**Your instructions:** Search the material below for the string "gift" and copy each line where it appears.

**The input:**
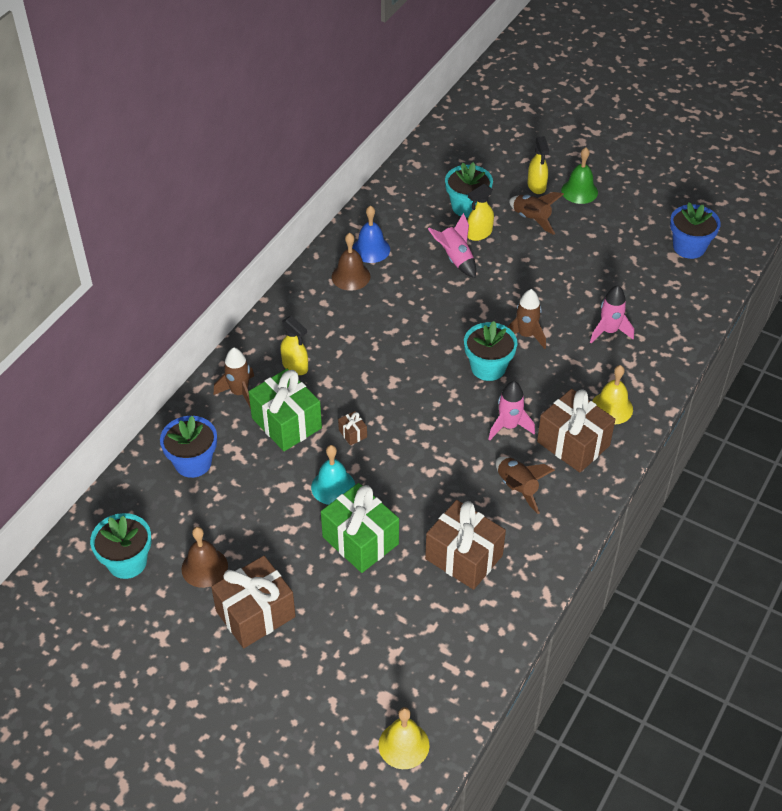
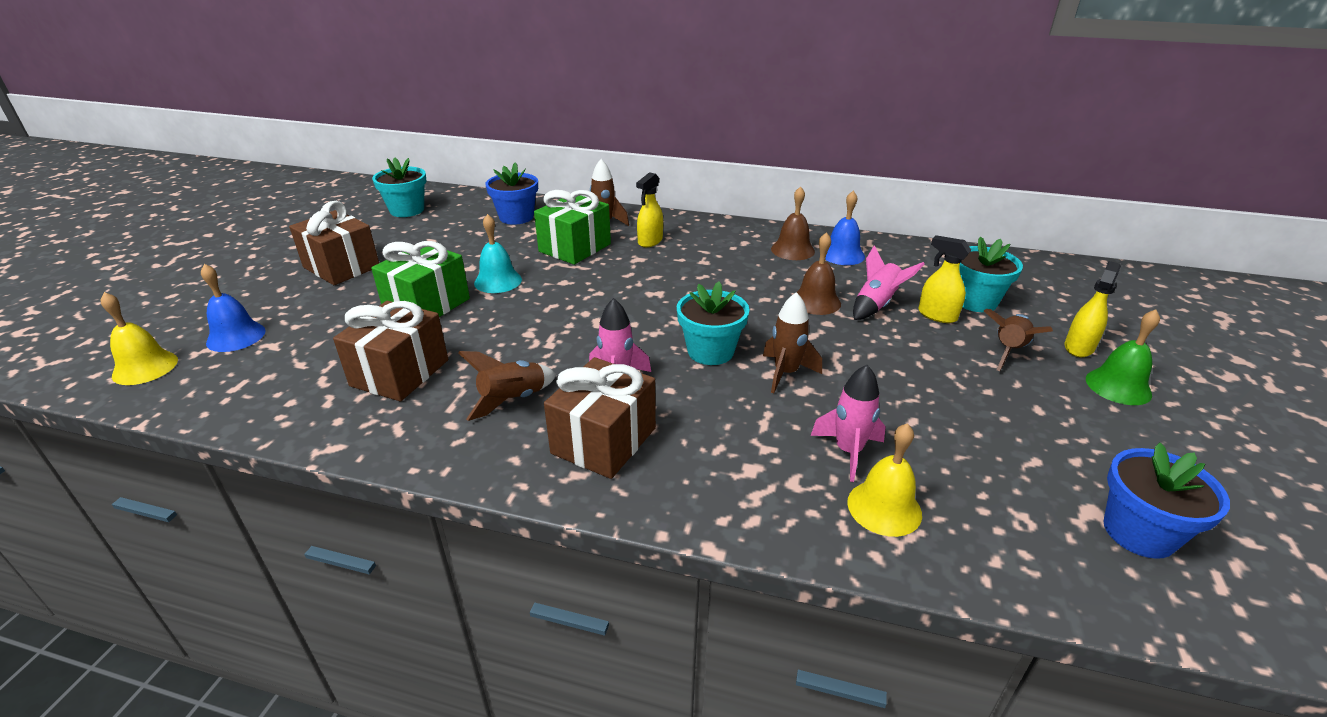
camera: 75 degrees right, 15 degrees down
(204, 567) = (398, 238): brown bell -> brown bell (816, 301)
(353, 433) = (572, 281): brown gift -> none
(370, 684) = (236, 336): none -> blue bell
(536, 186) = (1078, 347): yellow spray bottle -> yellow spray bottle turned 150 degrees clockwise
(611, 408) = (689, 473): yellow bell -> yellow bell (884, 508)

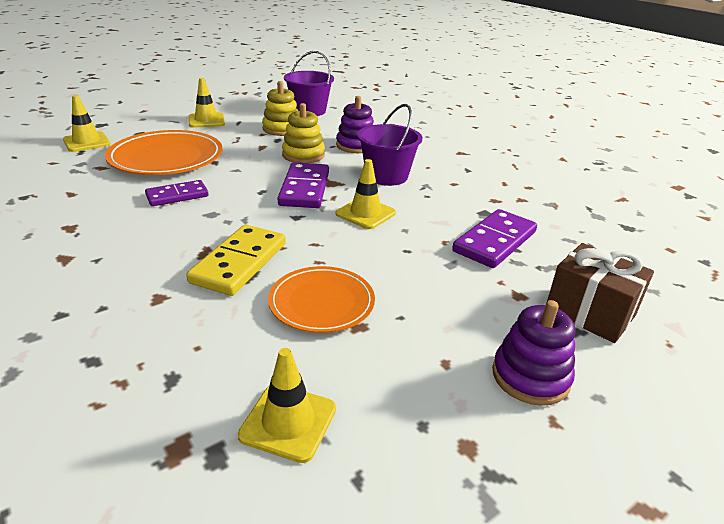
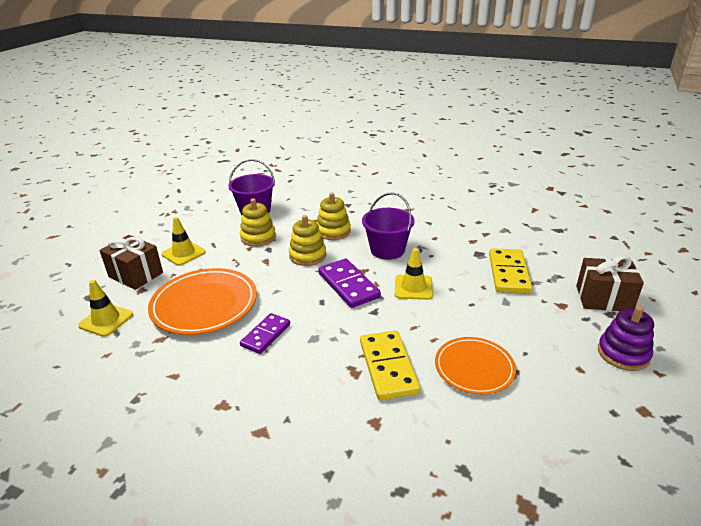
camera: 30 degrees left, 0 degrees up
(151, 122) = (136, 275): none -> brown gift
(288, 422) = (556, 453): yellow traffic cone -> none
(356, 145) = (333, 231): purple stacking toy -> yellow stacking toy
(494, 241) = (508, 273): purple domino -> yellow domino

**Exercise solution:**
(353, 433) = (572, 281): brown gift -> none
(151, 122) = (136, 275): none -> brown gift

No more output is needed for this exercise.